> [How to complete this task] Leaving out the images, please reproduce each line below exactly.

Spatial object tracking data
....................

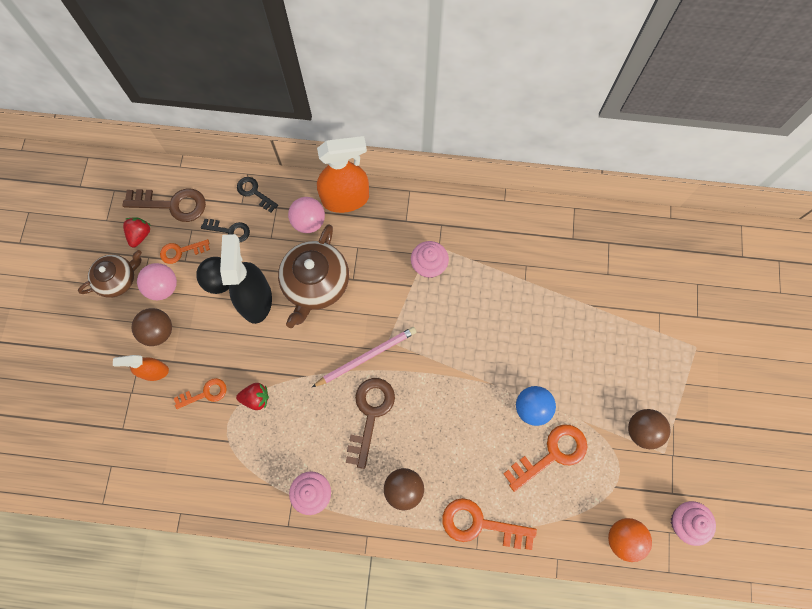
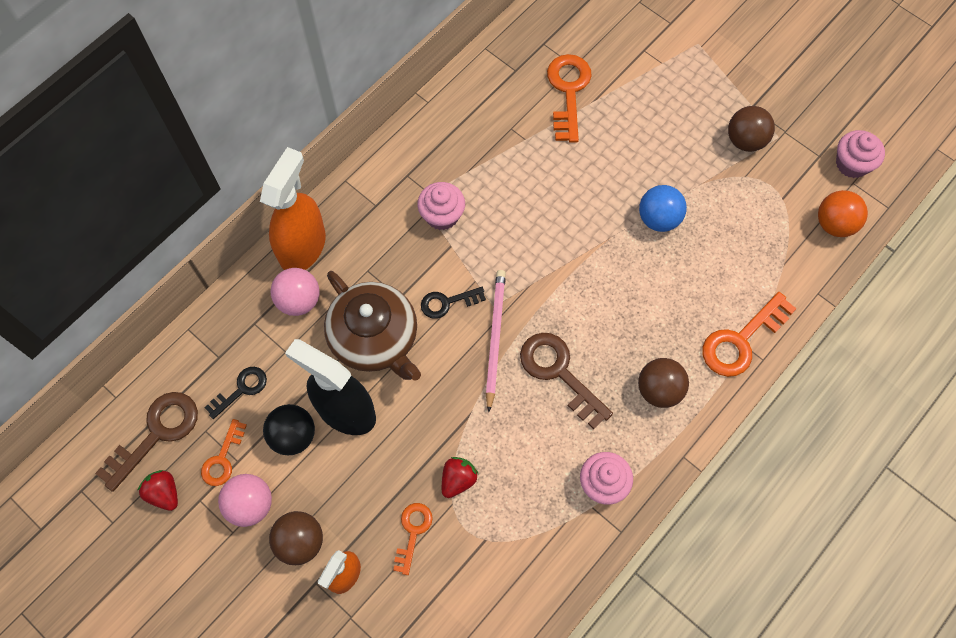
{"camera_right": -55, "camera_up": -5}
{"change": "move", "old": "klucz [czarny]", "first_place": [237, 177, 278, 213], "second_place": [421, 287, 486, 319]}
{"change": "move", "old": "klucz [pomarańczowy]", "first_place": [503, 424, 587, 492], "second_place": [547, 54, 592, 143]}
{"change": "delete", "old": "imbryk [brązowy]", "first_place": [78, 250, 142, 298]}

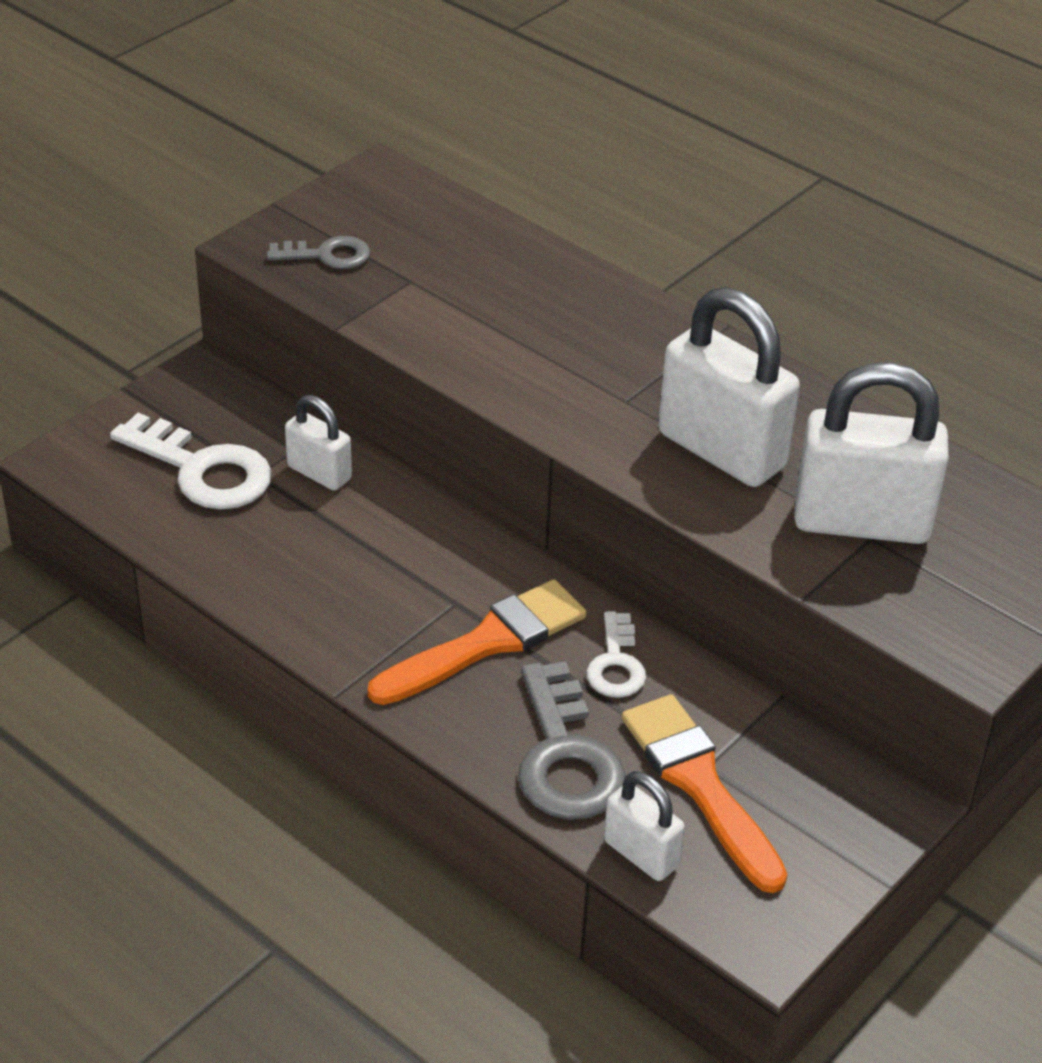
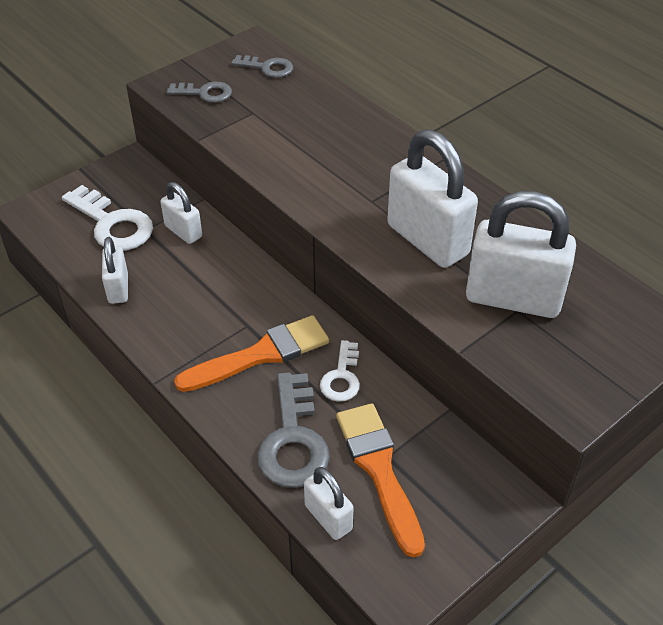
{"camera_right": 10, "camera_up": 5}
{"change": "insert", "new": "kłódka [biały]", "second_place": [102, 237, 128, 304]}
{"change": "insert", "new": "klucz [szary]", "second_place": [231, 55, 293, 78]}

....................

> [Output below]
{"camera_right": -55, "camera_up": -5}
{"change": "move", "old": "klucz [czarny]", "first_place": [237, 177, 278, 213], "second_place": [421, 287, 486, 319]}
{"change": "move", "old": "klucz [pomarańczowy]", "first_place": [503, 424, 587, 492], "second_place": [547, 54, 592, 143]}
{"change": "delete", "old": "imbryk [brązowy]", "first_place": [78, 250, 142, 298]}

{"camera_right": 10, "camera_up": 5}
{"change": "insert", "new": "kłódka [biały]", "second_place": [102, 237, 128, 304]}
{"change": "insert", "new": "klucz [szary]", "second_place": [231, 55, 293, 78]}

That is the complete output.